**DIRECTIONS FOR THIS TASK**
Using the records below, write out again exactly the lines that begin at the line containing "pink cube: 3 -> 0" and end at the line containing "yellow hammer: 3 -> 2", and no other lines.

**DATA EXTRACTS**

↓↓↓

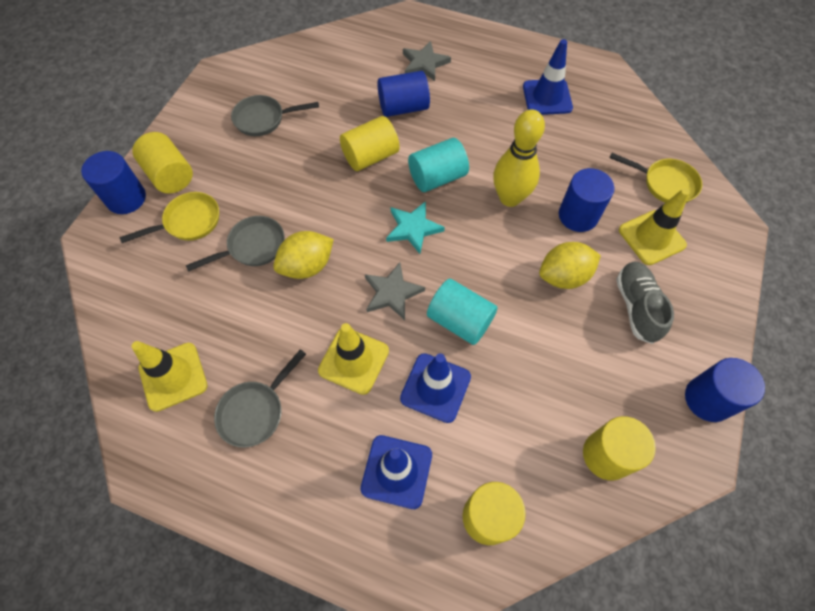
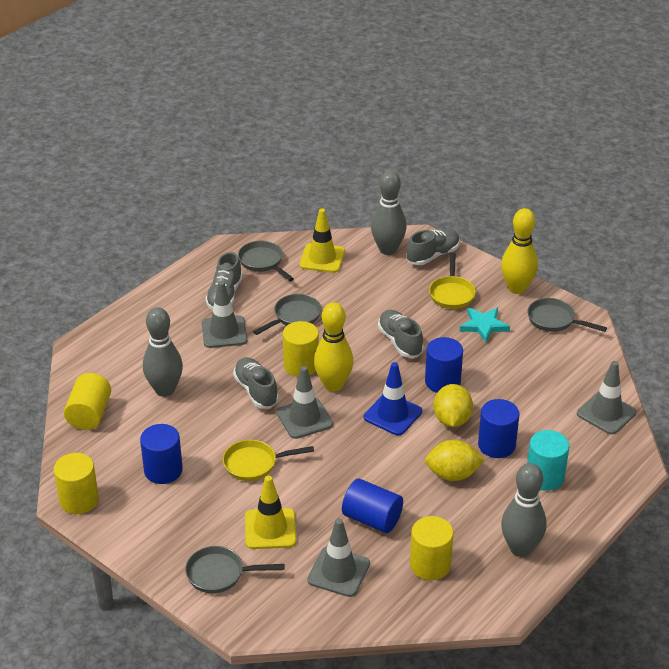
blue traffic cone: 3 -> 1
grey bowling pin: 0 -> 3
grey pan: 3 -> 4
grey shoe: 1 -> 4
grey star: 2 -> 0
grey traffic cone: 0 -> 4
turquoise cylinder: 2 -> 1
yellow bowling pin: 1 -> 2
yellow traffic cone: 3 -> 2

↑↑↑
↓↓↓

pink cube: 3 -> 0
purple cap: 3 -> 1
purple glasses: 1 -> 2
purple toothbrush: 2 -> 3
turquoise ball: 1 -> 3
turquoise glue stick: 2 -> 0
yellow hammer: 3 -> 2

↑↑↑
↓↓↓

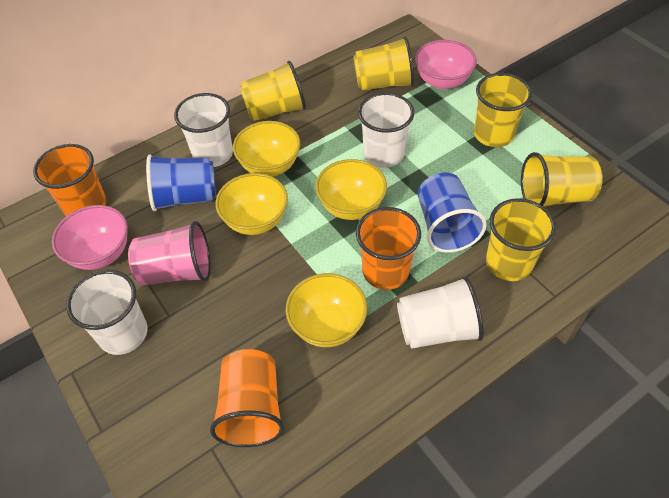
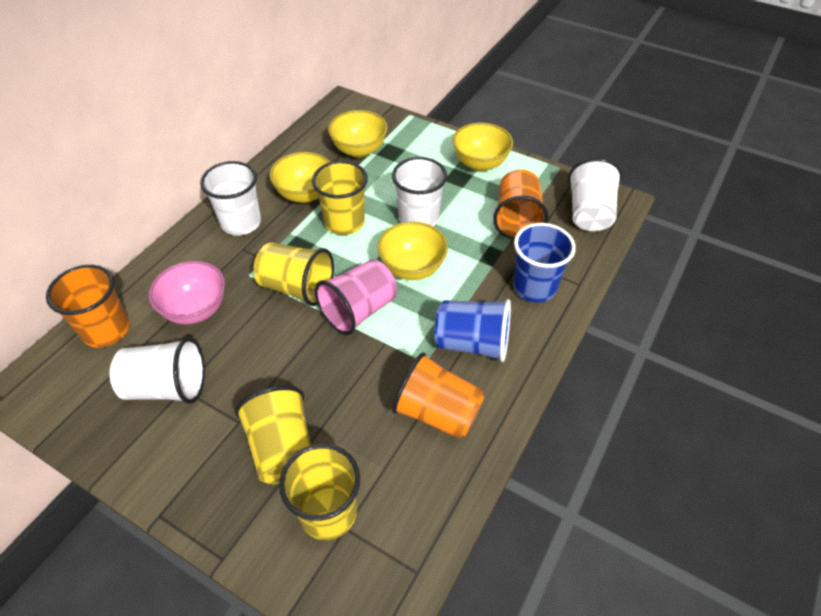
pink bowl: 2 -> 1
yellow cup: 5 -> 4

↑↑↑

**THE ANSWER**
pink cube: 3 -> 0
purple cap: 3 -> 1
purple glasses: 1 -> 2
purple toothbrush: 2 -> 3
turquoise ball: 1 -> 3
turquoise glue stick: 2 -> 0
yellow hammer: 3 -> 2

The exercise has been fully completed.